**MATERIAL PROVIDED**:
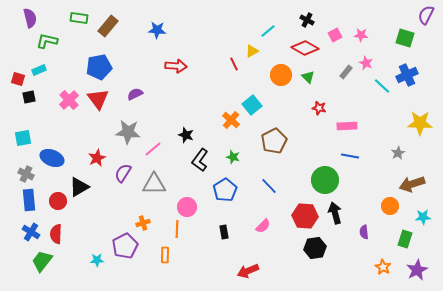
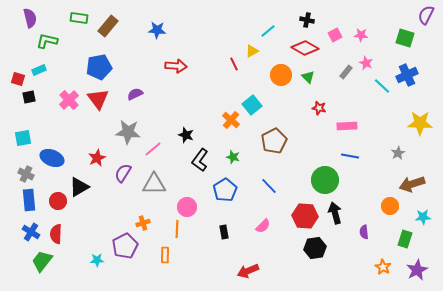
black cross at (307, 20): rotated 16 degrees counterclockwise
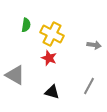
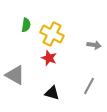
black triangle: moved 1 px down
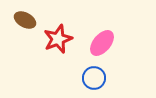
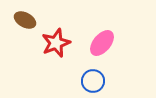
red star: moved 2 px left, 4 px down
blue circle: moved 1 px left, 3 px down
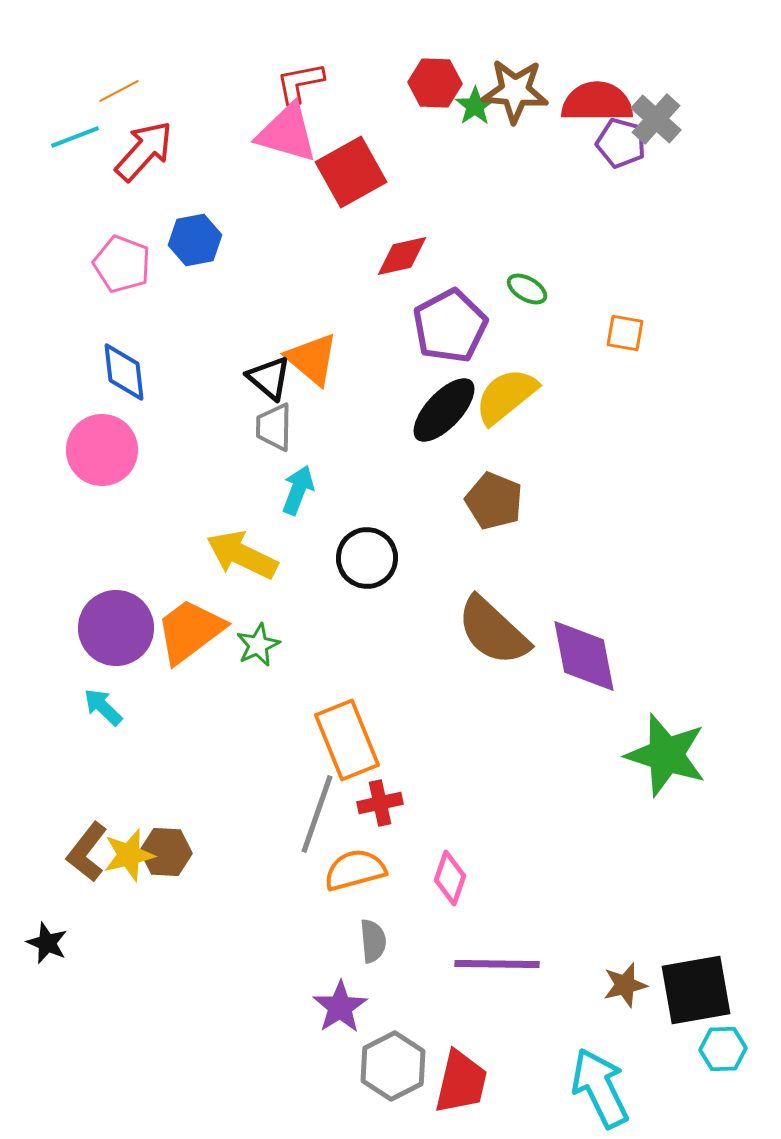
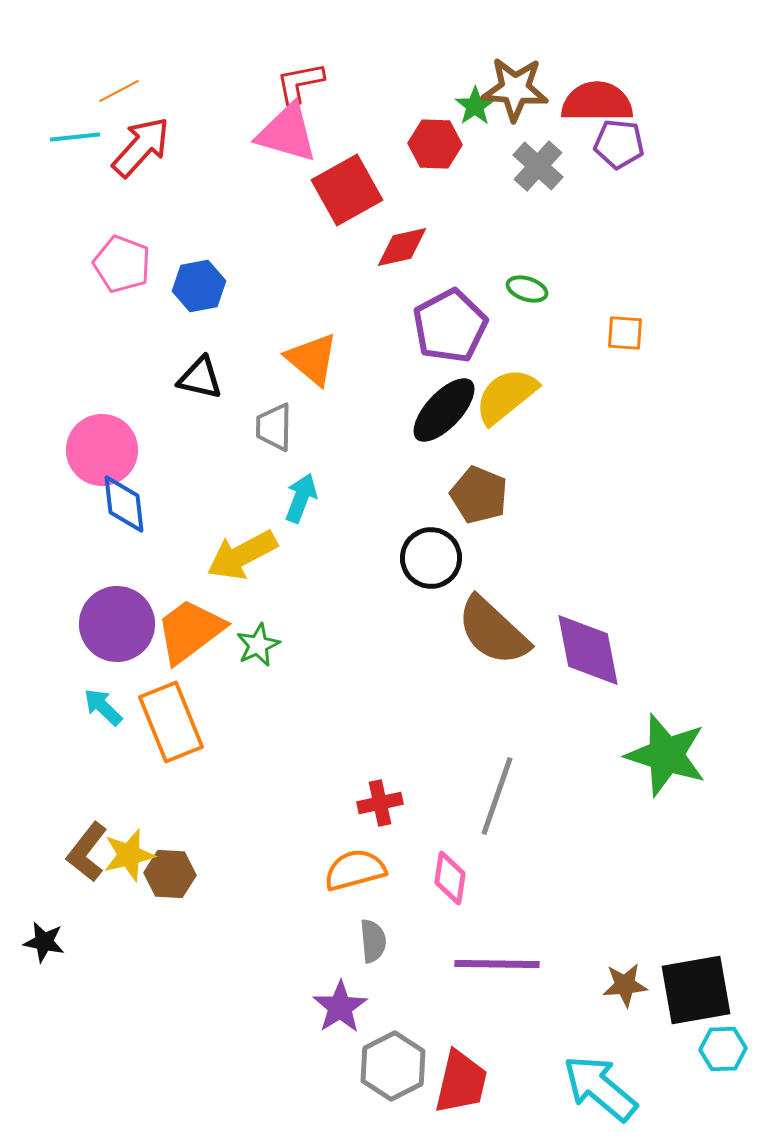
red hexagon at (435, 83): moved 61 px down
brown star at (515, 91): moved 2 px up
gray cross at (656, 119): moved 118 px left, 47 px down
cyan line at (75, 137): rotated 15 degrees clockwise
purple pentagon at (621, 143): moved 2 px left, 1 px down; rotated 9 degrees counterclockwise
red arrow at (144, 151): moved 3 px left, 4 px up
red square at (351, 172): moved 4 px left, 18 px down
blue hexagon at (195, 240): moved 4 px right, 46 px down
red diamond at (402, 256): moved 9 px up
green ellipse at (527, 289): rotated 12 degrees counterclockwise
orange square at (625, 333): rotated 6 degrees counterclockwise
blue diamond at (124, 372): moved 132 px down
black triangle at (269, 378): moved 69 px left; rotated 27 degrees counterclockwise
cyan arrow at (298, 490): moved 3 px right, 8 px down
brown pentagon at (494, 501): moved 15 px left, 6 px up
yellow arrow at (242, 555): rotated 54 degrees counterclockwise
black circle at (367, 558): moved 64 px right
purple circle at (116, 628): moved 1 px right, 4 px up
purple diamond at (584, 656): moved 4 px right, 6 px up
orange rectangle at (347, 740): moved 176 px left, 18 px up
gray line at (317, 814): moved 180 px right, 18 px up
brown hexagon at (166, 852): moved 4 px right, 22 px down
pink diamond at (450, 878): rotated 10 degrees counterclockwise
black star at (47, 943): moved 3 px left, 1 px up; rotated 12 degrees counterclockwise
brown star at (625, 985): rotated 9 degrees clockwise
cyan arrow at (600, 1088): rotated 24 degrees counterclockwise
* * *
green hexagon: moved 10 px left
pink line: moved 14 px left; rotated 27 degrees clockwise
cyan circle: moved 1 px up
---
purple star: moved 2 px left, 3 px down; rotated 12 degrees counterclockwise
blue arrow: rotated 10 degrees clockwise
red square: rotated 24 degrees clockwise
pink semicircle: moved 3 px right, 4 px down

**EXERCISE GOAL**:
From the listing above, repeat exactly the lines starting at the line that includes "red arrow at" and ending at the line that includes "cyan arrow at (600, 1088): rotated", with nothing outside that span.

**RESULT FOR THIS TASK**:
red arrow at (144, 151): moved 3 px left, 4 px up
red square at (351, 172): moved 4 px left, 18 px down
blue hexagon at (195, 240): moved 4 px right, 46 px down
red diamond at (402, 256): moved 9 px up
green ellipse at (527, 289): rotated 12 degrees counterclockwise
orange square at (625, 333): rotated 6 degrees counterclockwise
blue diamond at (124, 372): moved 132 px down
black triangle at (269, 378): moved 69 px left; rotated 27 degrees counterclockwise
cyan arrow at (298, 490): moved 3 px right, 8 px down
brown pentagon at (494, 501): moved 15 px left, 6 px up
yellow arrow at (242, 555): rotated 54 degrees counterclockwise
black circle at (367, 558): moved 64 px right
purple circle at (116, 628): moved 1 px right, 4 px up
purple diamond at (584, 656): moved 4 px right, 6 px up
orange rectangle at (347, 740): moved 176 px left, 18 px up
gray line at (317, 814): moved 180 px right, 18 px up
brown hexagon at (166, 852): moved 4 px right, 22 px down
pink diamond at (450, 878): rotated 10 degrees counterclockwise
black star at (47, 943): moved 3 px left, 1 px up; rotated 12 degrees counterclockwise
brown star at (625, 985): rotated 9 degrees clockwise
cyan arrow at (600, 1088): rotated 24 degrees counterclockwise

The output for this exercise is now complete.